> **Dataset records**:
_____
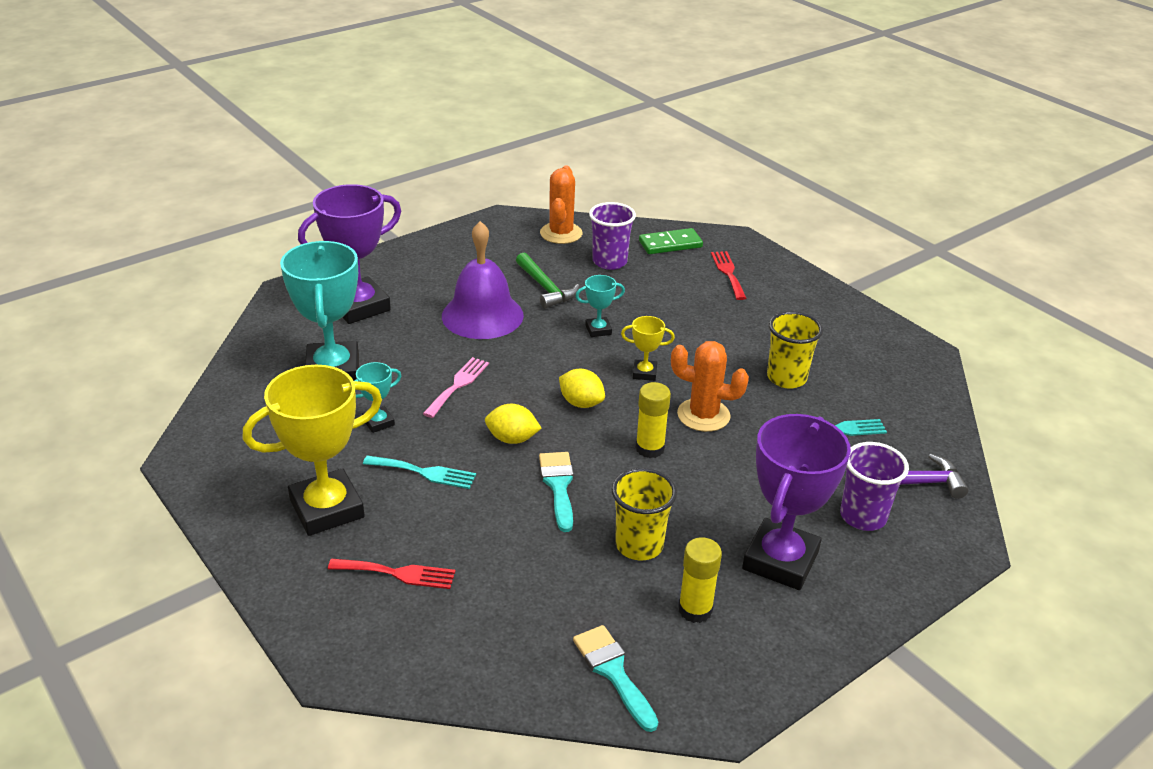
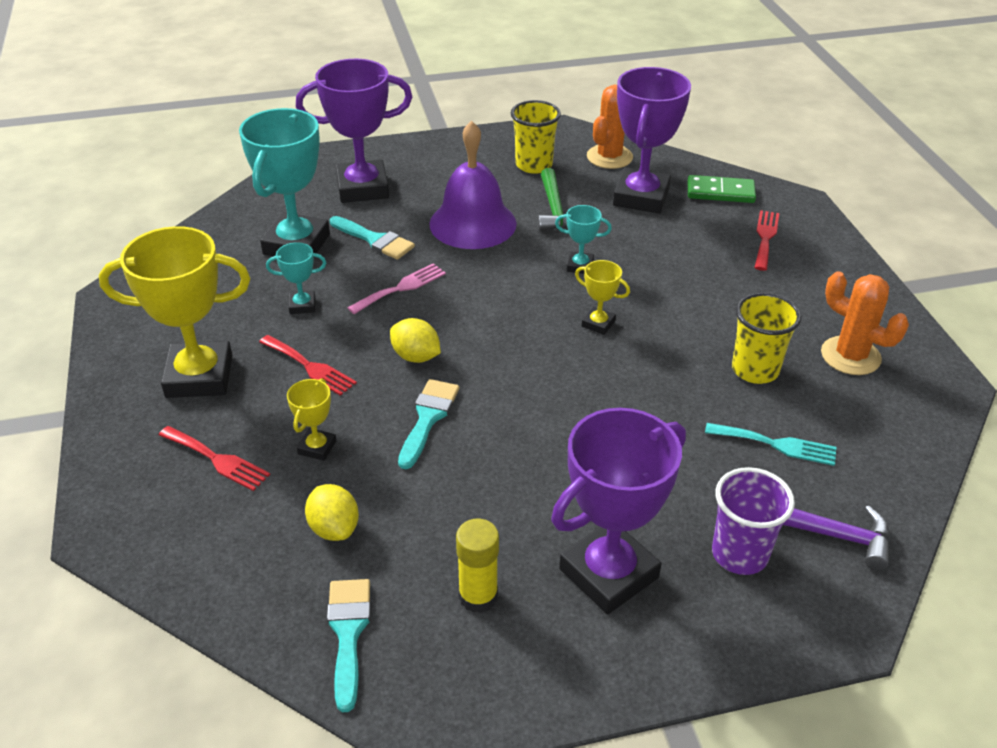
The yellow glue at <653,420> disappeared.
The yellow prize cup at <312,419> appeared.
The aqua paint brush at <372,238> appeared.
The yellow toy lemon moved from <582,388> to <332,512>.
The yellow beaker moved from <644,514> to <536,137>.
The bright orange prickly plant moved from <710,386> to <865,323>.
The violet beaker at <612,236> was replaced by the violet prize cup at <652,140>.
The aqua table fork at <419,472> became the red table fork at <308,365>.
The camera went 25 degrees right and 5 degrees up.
_____
> **Your goal**: Find how many lines in the listing contain the word "from" and give that count alone.

> **Written response**: 3